§ Description of the task
Please return every line of the items below that contains the string "acciaccatura", matching case exactly.
## Start The records
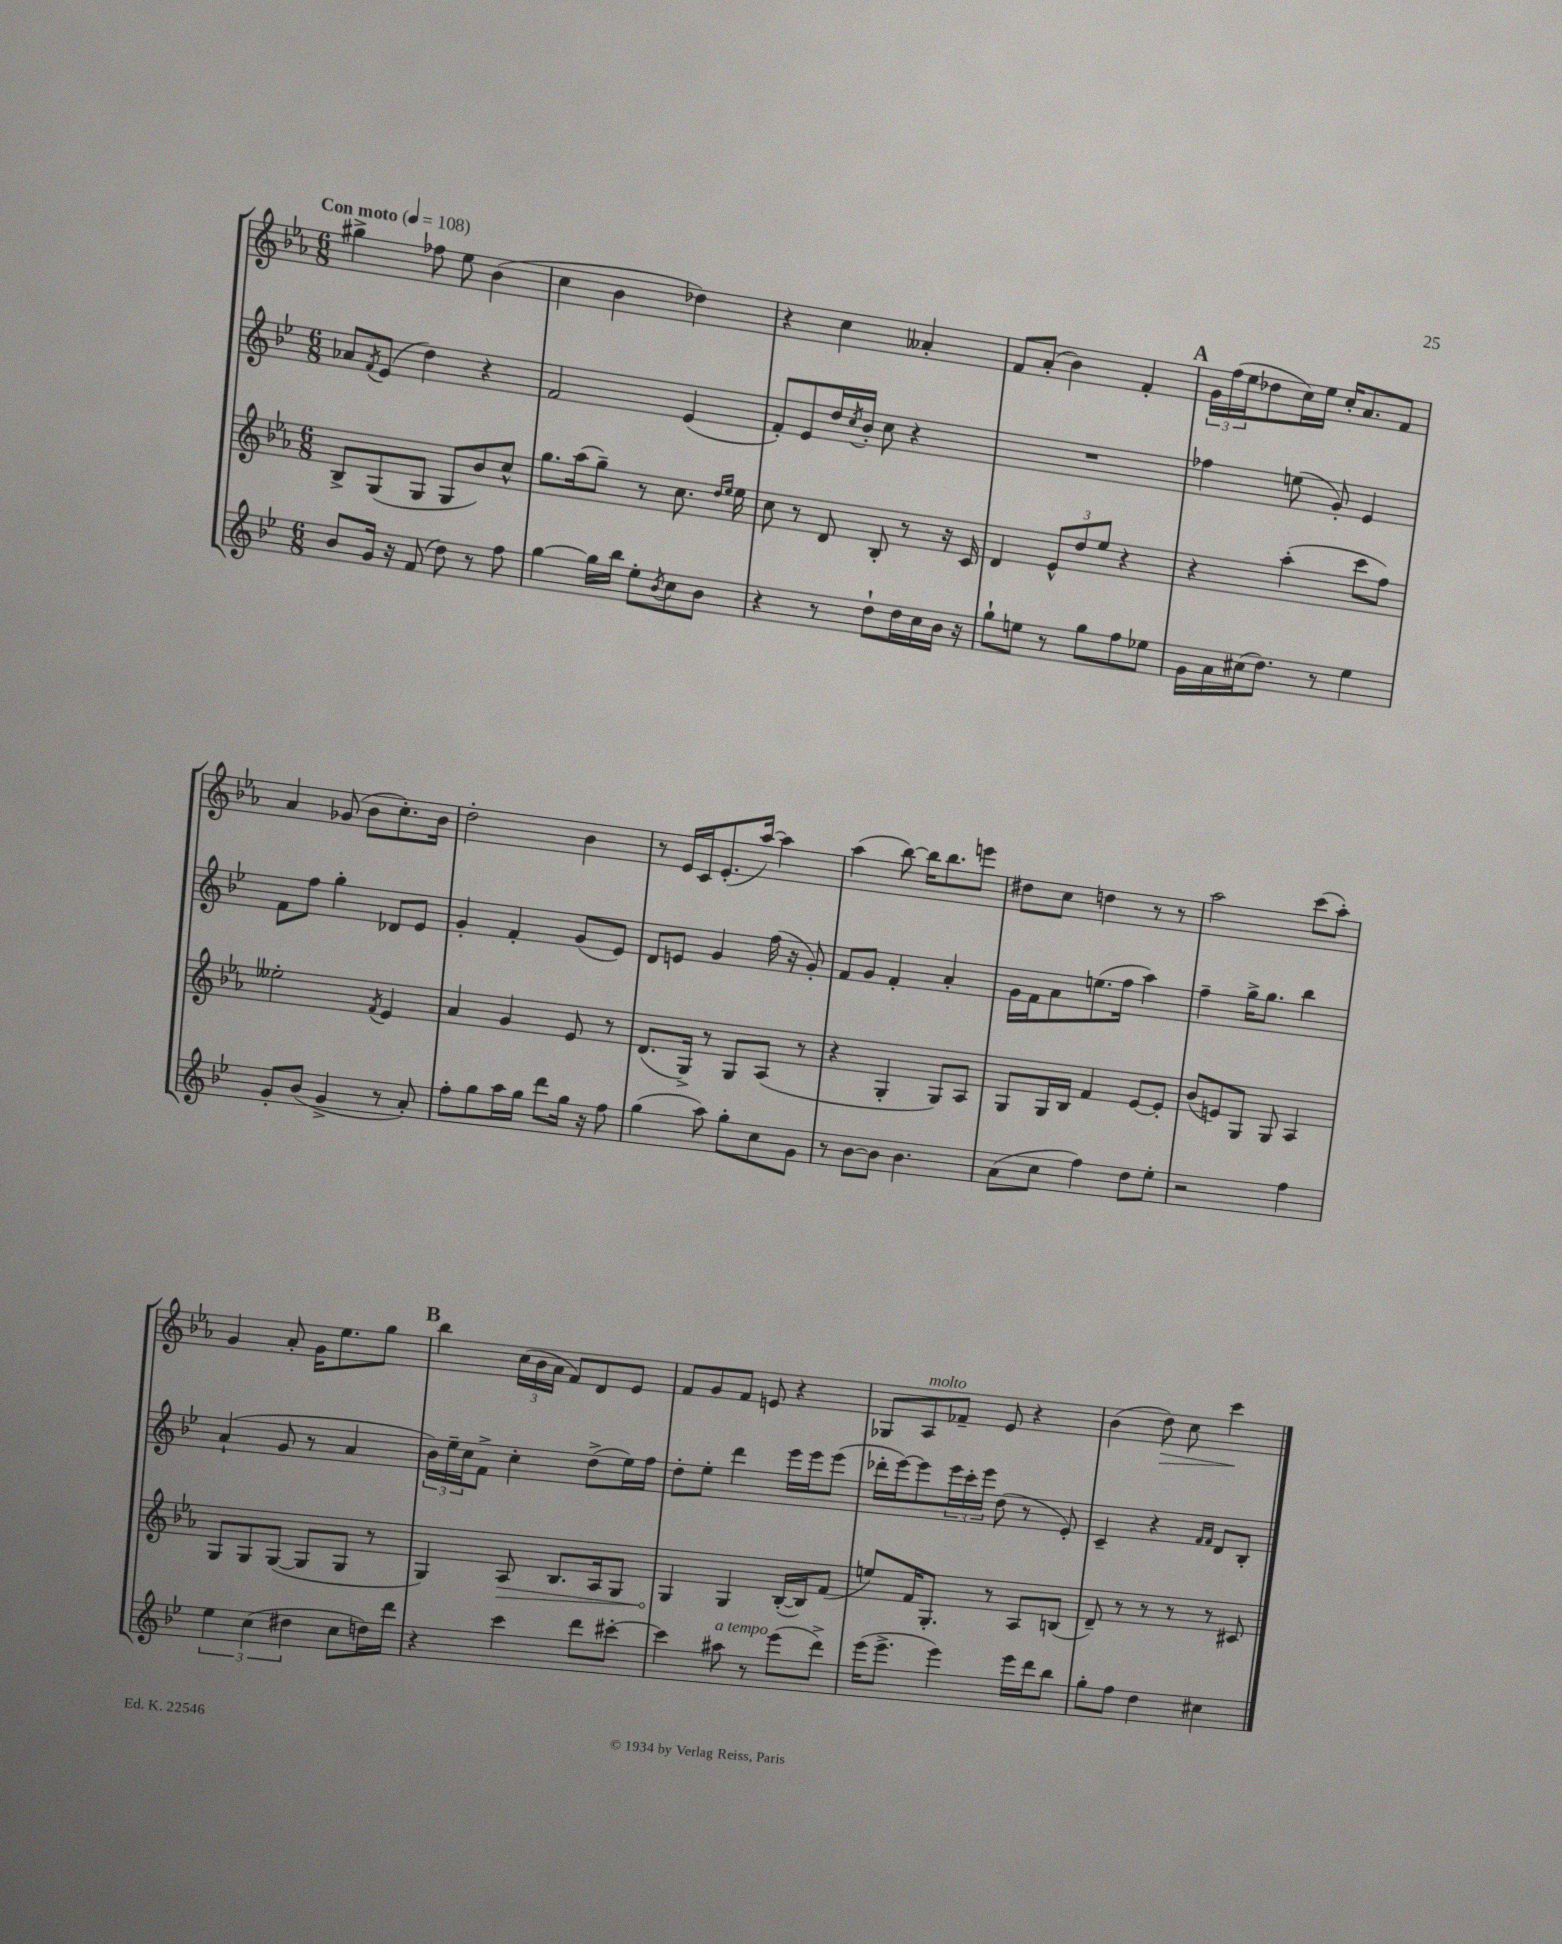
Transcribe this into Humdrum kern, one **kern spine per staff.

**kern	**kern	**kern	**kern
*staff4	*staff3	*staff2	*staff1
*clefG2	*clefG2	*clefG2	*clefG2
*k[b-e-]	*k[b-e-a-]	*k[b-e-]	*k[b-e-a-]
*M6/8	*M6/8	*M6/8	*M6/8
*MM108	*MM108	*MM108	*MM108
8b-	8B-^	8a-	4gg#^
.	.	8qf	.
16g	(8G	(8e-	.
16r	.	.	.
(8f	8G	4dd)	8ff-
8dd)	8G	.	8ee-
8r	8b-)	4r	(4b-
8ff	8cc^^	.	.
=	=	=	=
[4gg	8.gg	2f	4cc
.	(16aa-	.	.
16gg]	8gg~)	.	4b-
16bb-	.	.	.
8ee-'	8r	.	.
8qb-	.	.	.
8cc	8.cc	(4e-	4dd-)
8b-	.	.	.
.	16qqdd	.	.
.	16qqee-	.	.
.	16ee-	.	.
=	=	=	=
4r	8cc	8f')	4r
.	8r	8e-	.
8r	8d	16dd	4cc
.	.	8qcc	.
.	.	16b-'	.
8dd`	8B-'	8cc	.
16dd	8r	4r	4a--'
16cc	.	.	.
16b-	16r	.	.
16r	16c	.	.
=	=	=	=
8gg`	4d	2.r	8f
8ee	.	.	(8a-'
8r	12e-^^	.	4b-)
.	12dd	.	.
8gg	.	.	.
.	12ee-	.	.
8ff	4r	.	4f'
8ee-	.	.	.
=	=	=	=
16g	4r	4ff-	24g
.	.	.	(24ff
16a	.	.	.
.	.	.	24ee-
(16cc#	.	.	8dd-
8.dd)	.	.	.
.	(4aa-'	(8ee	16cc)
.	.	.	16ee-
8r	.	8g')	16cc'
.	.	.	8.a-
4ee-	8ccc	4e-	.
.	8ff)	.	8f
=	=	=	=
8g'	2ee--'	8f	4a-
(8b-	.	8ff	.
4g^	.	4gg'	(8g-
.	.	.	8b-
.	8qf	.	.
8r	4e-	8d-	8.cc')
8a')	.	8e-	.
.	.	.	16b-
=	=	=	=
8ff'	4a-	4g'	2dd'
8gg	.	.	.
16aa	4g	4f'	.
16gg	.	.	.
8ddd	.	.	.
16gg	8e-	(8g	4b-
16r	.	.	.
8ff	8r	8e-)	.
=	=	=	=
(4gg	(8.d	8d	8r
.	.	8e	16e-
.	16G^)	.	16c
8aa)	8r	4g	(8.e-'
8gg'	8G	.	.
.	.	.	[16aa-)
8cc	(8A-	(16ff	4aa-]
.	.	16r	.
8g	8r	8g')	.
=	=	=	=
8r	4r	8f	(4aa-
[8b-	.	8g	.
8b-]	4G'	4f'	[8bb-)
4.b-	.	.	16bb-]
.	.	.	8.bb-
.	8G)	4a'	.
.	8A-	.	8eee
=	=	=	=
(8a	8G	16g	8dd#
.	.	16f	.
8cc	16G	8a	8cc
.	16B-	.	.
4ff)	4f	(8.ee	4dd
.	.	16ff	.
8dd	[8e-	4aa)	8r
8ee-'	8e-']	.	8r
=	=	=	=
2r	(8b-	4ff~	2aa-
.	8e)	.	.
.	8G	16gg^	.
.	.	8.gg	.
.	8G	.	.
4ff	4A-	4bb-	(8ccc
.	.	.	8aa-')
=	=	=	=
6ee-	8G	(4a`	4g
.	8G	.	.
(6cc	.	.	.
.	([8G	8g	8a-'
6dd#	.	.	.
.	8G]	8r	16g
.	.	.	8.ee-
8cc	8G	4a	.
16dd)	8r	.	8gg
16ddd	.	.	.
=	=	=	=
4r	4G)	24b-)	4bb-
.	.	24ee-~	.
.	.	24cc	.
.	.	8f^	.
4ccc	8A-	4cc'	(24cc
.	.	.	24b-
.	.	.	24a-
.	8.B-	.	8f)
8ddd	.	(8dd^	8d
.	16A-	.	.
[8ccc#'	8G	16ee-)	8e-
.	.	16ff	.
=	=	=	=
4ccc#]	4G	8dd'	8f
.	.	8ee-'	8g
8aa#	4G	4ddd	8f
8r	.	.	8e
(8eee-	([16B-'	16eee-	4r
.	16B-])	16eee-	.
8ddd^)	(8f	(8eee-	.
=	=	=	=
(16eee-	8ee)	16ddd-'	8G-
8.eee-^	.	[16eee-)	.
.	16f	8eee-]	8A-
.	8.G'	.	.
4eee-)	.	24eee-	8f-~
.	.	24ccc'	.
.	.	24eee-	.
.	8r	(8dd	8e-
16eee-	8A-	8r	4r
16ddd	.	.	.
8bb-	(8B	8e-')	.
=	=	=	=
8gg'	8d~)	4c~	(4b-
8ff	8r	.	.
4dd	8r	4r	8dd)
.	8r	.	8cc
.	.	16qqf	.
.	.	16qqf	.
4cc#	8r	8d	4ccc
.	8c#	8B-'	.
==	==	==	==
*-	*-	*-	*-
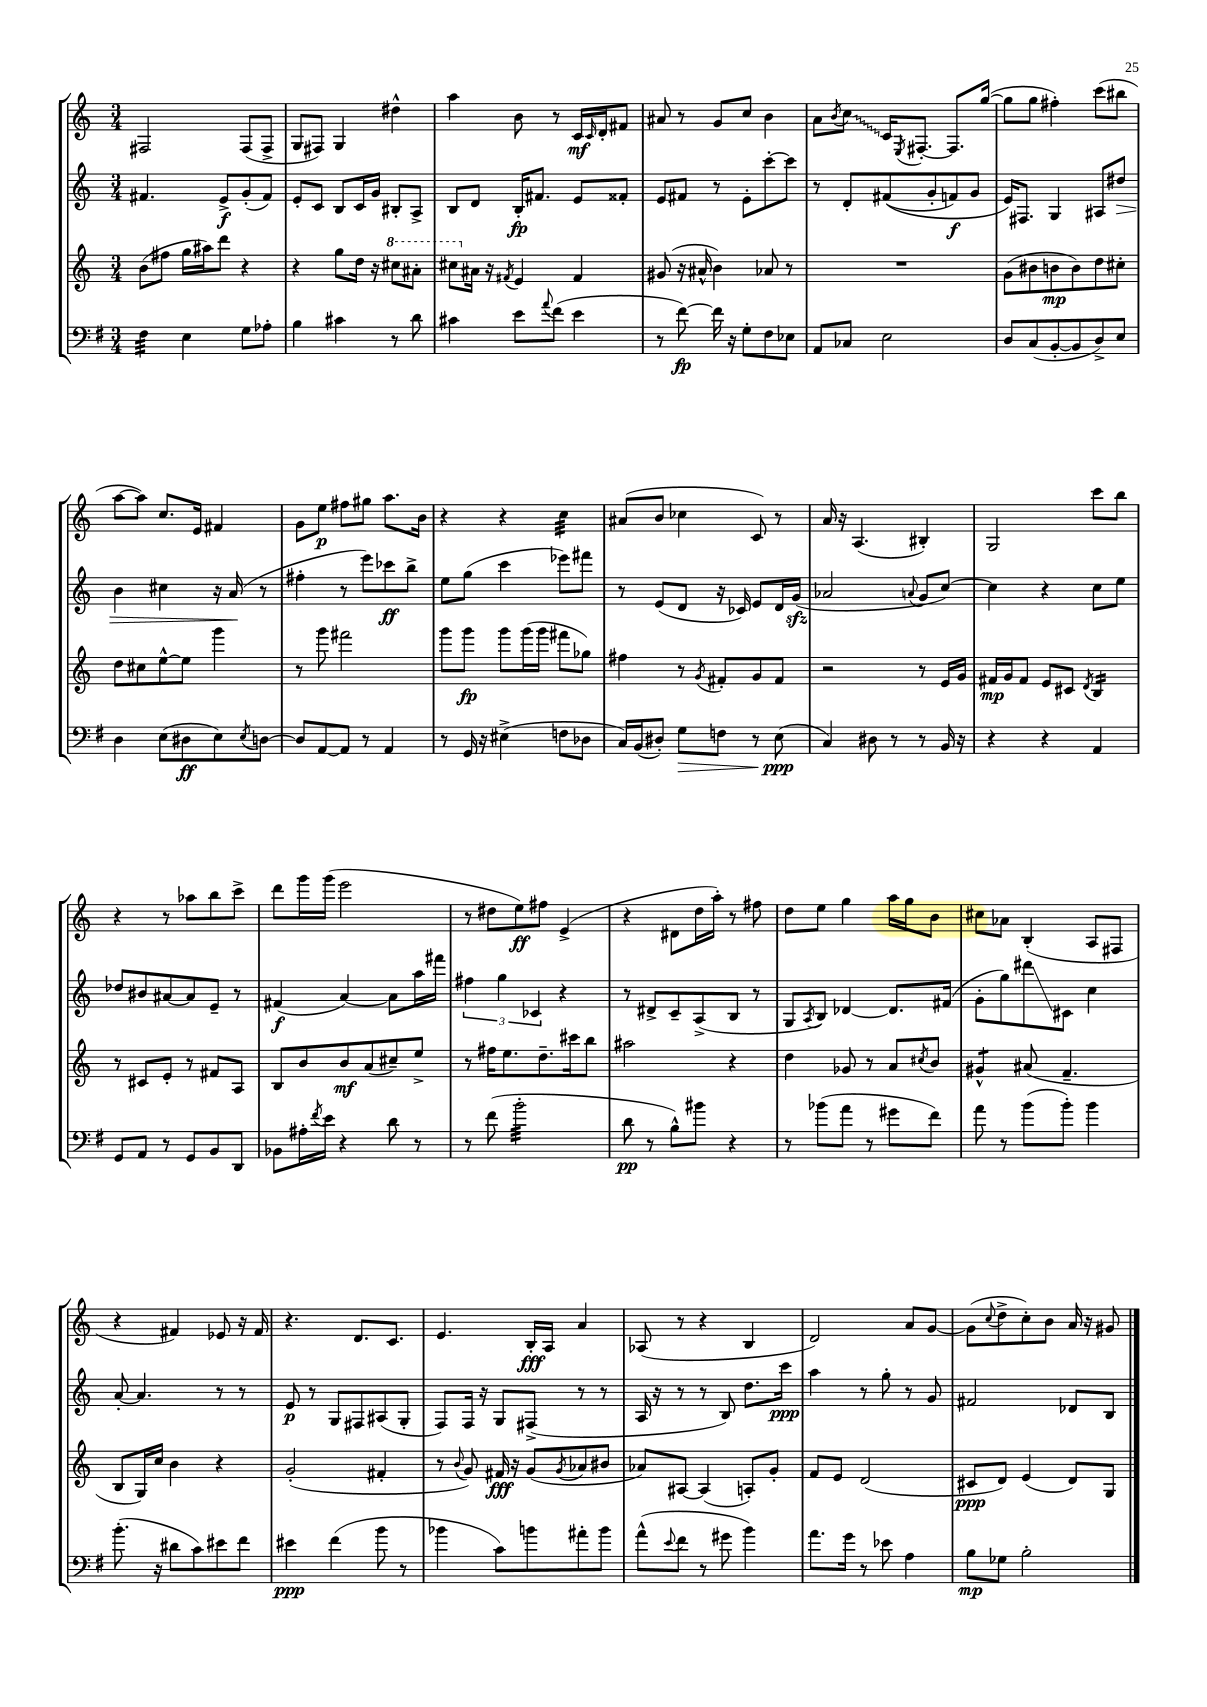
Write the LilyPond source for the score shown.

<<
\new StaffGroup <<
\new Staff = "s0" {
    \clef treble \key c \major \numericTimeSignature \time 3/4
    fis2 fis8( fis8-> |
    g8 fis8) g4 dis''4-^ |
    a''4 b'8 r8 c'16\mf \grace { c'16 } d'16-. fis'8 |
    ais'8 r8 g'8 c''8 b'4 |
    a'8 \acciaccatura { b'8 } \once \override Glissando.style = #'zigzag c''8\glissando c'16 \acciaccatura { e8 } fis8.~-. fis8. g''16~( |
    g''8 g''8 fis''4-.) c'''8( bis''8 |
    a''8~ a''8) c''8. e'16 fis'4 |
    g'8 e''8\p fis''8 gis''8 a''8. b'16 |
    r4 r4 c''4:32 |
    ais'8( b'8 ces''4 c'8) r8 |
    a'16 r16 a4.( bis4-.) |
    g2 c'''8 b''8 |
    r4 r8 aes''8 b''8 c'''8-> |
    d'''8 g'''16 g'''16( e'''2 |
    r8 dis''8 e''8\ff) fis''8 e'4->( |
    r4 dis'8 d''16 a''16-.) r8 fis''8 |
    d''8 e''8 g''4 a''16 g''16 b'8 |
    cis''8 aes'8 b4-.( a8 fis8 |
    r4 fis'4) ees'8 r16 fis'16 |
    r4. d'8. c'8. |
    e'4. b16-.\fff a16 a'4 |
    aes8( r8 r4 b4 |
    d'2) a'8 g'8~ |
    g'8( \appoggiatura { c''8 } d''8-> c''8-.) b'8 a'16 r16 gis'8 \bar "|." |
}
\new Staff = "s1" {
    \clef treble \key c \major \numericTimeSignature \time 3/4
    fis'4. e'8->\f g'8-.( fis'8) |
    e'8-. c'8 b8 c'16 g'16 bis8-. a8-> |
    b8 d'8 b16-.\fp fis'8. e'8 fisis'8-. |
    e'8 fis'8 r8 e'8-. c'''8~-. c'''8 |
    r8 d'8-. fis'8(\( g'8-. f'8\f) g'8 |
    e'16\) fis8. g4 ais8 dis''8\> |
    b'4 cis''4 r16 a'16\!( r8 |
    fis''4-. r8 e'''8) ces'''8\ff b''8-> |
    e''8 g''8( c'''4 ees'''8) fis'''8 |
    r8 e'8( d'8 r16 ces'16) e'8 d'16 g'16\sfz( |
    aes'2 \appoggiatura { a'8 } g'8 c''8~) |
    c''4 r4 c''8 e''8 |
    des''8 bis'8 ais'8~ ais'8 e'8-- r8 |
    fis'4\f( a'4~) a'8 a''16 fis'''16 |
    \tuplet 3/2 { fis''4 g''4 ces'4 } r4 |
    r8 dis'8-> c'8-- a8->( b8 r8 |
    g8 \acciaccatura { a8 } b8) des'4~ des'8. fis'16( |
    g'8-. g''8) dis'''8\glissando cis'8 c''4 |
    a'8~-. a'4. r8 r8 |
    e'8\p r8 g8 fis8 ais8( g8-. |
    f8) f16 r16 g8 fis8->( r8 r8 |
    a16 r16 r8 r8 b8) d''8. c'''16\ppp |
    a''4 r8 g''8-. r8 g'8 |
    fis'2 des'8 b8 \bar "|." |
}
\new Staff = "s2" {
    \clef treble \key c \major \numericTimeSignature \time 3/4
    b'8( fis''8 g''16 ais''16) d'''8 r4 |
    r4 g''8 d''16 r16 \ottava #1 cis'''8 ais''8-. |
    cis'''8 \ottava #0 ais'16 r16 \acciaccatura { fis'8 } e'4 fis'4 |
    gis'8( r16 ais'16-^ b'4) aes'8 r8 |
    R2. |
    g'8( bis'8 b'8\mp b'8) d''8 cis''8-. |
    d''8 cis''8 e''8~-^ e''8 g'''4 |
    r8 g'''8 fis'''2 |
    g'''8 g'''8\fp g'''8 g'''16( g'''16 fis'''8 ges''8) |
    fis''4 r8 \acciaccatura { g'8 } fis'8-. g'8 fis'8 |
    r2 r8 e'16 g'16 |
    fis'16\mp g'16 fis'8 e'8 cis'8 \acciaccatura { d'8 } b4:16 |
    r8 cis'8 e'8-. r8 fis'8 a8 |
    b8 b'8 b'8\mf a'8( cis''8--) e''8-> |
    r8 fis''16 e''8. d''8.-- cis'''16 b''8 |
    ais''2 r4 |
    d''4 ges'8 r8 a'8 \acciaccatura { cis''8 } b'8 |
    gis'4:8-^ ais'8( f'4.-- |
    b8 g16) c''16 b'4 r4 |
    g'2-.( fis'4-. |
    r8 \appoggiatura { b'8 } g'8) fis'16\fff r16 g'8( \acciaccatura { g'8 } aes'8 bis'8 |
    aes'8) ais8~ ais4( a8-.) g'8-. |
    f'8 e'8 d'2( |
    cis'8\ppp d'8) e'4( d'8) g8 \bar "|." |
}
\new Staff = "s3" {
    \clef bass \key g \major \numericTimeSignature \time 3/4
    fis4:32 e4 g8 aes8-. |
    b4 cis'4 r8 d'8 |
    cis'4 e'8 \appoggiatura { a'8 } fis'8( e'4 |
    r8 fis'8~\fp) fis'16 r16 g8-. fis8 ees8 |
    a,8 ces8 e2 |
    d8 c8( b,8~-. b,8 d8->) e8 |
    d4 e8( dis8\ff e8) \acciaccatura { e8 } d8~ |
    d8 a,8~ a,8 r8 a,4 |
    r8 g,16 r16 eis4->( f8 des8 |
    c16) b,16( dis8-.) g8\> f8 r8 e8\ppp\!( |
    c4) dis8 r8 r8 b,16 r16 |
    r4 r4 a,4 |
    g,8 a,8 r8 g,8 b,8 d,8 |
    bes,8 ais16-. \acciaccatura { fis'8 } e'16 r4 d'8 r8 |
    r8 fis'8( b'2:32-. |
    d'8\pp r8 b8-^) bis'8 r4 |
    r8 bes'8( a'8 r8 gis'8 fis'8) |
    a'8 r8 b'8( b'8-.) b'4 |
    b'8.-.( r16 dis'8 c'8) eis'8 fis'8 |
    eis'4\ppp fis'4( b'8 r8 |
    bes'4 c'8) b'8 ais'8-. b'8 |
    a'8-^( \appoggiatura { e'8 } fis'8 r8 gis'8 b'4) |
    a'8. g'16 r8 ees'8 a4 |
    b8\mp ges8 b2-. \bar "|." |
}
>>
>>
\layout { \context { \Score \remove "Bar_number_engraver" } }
## End The records
§ Result for this task
    a'8 \acciaccatura { b'8 } \once \override Glissando.style = #'zigzag c''8\glissando c'16 \acciaccatura { e8 } fis8.~-. fis8. g''16~( |
    g8 \acciaccatura { a8 } b8) des'4~ des'8. fis'16( |
    cis'''8 \ottava #0 ais'16 r16 \acciaccatura { fis'8 } e'4 fis'4 |
    fis''4 r8 \acciaccatura { g'8 } fis'8-. g'8 fis'8 |
    fis'16\mp g'16 fis'8 e'8 cis'8 \acciaccatura { d'8 } b4:16 |
    d''4 ges'8 r8 a'8 \acciaccatura { cis''8 } b'8 |
    r8 \appoggiatura { b'8 } g'8) fis'16\fff r16 g'8( \acciaccatura { g'8 } aes'8 bis'8 |
    d4 e8( dis8\ff e8) \acciaccatura { e8 } d8~ |
    bes,8 ais16-. \acciaccatura { fis'8 } e'16 r4 d'8 r8 |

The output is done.